_ACTIVITY:_
The answer is to be an exact copy of the lines below running from the line with "U2: NOT 74LS04" down to the line with "U6 pin in-: AMP -> FB", both ends included, and nothing more.

Records from a data source:
++++++++++++++++++++
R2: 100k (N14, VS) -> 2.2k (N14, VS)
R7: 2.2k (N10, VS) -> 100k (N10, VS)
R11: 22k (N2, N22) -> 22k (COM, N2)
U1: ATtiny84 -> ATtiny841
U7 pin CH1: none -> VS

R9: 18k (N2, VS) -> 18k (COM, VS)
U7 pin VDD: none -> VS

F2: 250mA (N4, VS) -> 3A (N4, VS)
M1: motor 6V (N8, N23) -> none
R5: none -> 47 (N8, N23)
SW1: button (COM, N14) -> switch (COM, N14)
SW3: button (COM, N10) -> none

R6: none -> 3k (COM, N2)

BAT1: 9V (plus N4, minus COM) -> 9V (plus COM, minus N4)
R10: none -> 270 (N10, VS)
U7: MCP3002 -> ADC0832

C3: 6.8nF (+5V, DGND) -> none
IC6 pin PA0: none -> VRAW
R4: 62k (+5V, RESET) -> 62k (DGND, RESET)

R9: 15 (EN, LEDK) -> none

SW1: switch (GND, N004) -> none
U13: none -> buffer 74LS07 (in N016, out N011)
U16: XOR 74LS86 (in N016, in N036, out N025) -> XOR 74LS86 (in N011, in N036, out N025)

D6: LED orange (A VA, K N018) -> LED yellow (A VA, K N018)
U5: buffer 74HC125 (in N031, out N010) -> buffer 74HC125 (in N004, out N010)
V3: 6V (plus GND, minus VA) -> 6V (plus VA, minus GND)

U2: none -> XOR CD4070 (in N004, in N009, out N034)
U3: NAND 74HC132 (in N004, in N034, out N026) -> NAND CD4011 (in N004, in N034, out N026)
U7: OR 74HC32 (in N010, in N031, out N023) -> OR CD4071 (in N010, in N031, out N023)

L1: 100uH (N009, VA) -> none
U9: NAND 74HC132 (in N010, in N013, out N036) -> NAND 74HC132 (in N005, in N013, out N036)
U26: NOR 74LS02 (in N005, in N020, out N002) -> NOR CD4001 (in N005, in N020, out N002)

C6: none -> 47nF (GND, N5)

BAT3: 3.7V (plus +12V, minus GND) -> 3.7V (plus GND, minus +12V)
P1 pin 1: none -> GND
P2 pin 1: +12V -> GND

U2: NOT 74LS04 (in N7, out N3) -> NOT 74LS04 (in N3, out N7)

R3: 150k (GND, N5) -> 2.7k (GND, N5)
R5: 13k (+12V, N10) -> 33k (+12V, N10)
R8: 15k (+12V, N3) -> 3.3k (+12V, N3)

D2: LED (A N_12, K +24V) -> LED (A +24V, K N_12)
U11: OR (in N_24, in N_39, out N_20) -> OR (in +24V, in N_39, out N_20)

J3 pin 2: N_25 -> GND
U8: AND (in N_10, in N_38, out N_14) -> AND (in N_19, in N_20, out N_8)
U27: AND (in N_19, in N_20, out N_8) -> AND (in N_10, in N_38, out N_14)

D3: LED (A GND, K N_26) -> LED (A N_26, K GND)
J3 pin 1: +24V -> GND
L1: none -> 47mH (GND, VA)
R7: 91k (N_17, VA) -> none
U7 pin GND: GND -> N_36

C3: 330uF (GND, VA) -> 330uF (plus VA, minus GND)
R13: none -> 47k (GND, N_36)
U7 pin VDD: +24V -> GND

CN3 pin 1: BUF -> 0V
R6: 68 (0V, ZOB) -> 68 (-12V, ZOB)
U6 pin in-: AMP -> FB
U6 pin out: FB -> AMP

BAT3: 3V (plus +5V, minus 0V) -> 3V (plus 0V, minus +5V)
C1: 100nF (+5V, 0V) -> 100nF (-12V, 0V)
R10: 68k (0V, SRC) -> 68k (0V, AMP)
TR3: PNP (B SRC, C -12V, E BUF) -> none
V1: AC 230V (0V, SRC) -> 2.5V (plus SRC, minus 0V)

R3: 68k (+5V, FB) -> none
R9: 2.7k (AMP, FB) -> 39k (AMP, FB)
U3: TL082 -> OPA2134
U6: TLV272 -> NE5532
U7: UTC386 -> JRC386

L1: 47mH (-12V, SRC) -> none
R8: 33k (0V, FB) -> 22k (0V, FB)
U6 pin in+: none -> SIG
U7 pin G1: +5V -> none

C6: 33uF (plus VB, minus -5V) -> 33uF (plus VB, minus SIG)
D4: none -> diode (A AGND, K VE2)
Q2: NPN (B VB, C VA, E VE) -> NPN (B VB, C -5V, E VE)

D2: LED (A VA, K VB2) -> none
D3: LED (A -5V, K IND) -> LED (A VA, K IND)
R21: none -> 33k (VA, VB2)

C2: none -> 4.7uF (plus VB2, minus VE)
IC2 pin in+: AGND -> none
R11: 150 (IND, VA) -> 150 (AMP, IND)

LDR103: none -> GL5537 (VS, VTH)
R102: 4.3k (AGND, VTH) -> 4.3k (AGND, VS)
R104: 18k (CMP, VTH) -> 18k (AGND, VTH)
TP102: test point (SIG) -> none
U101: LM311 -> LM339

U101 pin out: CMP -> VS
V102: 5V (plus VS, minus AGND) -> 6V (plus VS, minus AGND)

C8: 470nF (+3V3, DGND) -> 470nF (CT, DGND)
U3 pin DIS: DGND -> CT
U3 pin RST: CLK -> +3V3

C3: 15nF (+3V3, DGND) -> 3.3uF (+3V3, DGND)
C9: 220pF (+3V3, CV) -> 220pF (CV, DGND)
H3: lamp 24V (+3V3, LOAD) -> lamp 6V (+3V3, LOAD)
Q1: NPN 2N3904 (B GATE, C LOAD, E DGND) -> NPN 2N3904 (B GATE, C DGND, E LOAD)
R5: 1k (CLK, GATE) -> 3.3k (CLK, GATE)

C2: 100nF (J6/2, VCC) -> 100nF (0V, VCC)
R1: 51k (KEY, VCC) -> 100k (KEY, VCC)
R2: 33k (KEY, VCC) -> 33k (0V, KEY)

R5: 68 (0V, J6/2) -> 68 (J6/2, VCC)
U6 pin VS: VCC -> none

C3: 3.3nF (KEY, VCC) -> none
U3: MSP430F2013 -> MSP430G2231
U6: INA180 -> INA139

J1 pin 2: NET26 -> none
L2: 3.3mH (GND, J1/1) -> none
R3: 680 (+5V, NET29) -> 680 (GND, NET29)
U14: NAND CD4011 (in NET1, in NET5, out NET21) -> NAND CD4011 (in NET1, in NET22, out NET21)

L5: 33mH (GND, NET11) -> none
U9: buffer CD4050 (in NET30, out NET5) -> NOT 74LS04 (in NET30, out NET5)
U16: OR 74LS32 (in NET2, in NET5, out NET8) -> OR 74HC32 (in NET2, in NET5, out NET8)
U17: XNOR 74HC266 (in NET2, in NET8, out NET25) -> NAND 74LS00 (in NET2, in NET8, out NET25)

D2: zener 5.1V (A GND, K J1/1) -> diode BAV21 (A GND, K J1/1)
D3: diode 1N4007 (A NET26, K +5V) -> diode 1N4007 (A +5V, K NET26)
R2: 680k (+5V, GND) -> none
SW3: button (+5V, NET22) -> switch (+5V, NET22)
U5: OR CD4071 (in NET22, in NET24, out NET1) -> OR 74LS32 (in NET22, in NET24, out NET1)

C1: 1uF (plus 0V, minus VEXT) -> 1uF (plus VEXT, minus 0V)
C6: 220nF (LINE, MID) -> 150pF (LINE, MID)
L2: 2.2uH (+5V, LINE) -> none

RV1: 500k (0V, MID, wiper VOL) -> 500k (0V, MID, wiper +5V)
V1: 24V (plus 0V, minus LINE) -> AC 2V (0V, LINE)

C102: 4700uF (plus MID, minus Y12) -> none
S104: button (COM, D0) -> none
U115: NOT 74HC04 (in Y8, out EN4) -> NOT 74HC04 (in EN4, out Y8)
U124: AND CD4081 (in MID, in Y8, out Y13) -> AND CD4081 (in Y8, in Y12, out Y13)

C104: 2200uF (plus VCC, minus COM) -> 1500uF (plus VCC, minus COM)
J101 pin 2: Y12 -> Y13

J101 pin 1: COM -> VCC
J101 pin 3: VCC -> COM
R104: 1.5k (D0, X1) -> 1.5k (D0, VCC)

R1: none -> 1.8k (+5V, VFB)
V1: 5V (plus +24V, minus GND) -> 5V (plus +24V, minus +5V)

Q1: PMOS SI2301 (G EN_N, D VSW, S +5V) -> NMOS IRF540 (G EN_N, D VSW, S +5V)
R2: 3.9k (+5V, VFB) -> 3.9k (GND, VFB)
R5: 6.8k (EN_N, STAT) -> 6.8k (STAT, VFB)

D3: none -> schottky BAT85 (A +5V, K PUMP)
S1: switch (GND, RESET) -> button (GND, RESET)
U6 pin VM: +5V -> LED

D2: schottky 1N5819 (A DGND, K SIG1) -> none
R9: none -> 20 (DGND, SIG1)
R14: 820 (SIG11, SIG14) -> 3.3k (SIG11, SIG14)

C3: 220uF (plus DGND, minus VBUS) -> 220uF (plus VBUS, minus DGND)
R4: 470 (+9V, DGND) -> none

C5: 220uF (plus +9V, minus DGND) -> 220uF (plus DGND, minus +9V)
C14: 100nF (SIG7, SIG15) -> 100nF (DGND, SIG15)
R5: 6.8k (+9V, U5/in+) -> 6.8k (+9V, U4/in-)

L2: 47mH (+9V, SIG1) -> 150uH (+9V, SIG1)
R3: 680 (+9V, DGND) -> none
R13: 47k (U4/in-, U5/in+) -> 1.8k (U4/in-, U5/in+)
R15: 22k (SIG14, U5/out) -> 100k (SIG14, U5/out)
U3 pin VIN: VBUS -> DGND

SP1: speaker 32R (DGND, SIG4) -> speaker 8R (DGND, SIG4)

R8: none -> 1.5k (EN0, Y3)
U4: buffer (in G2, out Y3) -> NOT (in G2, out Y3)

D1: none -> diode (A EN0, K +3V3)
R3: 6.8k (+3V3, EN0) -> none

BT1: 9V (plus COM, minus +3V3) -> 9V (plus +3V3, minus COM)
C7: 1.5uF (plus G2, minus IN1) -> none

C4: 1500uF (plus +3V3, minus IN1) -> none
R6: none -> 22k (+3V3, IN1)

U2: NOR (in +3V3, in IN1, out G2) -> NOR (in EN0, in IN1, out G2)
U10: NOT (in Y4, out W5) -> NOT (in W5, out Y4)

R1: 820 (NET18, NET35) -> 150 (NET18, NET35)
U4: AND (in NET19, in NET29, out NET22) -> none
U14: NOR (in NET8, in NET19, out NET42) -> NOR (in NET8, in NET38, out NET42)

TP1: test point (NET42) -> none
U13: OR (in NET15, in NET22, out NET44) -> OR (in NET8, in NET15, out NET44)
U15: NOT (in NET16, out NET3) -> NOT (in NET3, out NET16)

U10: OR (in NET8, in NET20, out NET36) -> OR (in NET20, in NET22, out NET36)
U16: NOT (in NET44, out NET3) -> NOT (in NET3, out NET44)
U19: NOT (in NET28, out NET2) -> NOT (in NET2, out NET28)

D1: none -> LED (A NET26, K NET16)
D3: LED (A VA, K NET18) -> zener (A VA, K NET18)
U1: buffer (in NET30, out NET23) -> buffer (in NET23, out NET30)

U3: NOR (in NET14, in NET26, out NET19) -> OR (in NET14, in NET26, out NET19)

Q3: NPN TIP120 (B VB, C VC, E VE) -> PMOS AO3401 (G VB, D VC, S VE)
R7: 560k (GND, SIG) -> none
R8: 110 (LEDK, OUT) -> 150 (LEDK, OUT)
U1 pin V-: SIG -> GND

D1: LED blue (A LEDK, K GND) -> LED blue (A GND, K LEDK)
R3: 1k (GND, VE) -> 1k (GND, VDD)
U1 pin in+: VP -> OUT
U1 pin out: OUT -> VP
++++++++++++++++++++
_COMPLETED TASK:_
U2: NOT 74LS04 (in N7, out N3) -> NOT 74LS04 (in N3, out N7)

R3: 150k (GND, N5) -> 2.7k (GND, N5)
R5: 13k (+12V, N10) -> 33k (+12V, N10)
R8: 15k (+12V, N3) -> 3.3k (+12V, N3)

D2: LED (A N_12, K +24V) -> LED (A +24V, K N_12)
U11: OR (in N_24, in N_39, out N_20) -> OR (in +24V, in N_39, out N_20)

J3 pin 2: N_25 -> GND
U8: AND (in N_10, in N_38, out N_14) -> AND (in N_19, in N_20, out N_8)
U27: AND (in N_19, in N_20, out N_8) -> AND (in N_10, in N_38, out N_14)

D3: LED (A GND, K N_26) -> LED (A N_26, K GND)
J3 pin 1: +24V -> GND
L1: none -> 47mH (GND, VA)
R7: 91k (N_17, VA) -> none
U7 pin GND: GND -> N_36

C3: 330uF (GND, VA) -> 330uF (plus VA, minus GND)
R13: none -> 47k (GND, N_36)
U7 pin VDD: +24V -> GND

CN3 pin 1: BUF -> 0V
R6: 68 (0V, ZOB) -> 68 (-12V, ZOB)
U6 pin in-: AMP -> FB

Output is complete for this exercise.